-- Opening Marker --

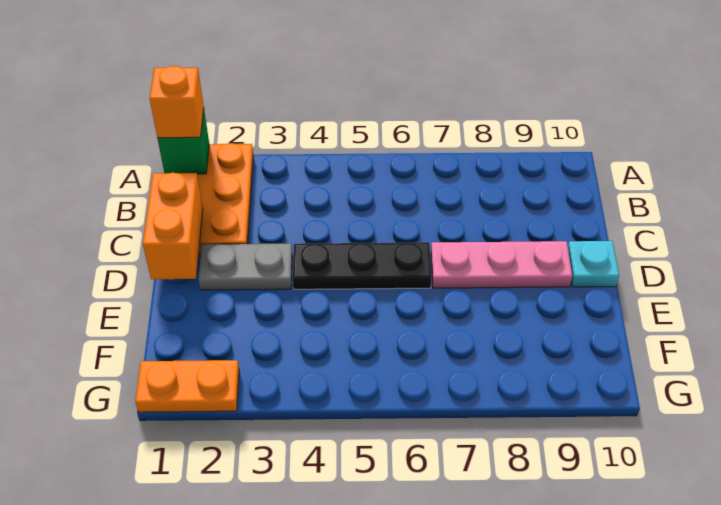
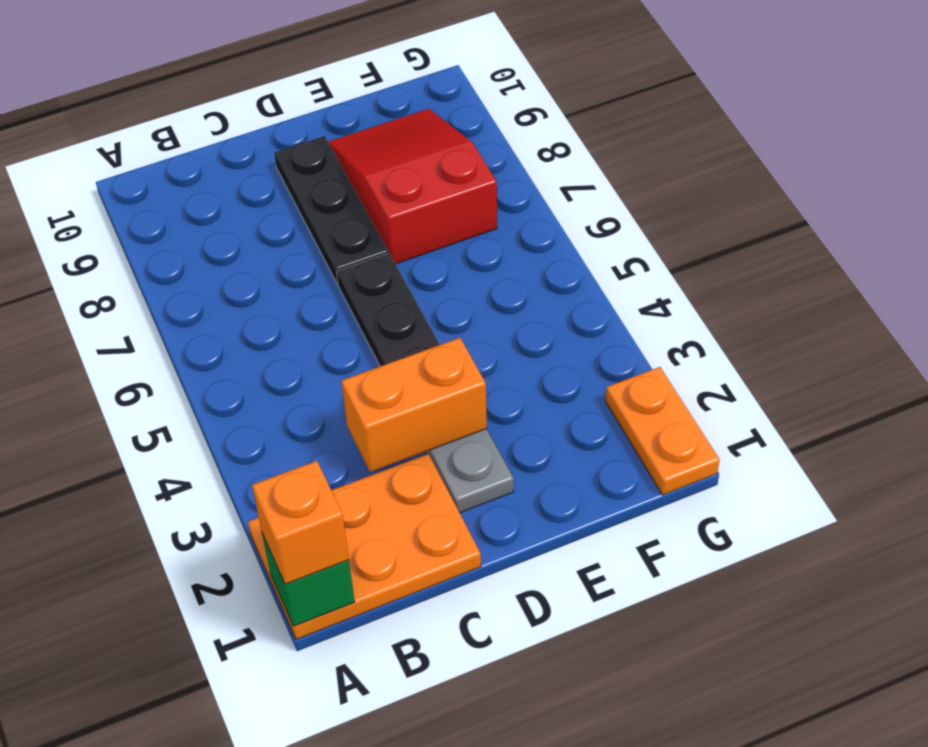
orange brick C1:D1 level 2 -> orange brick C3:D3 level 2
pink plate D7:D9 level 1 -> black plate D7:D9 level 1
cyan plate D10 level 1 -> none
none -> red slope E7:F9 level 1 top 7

-- Closing Marker --
-- Opening Marker --

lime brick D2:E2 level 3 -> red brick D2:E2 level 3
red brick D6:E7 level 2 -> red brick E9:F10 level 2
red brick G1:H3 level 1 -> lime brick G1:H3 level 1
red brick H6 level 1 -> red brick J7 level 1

-- Closing Marker --

▸ ABOUT THIS EXERCISE
Looking at the entries, count the lines where the word "none" appears, and state the count by itself.

▸ TASK OUTPUT
2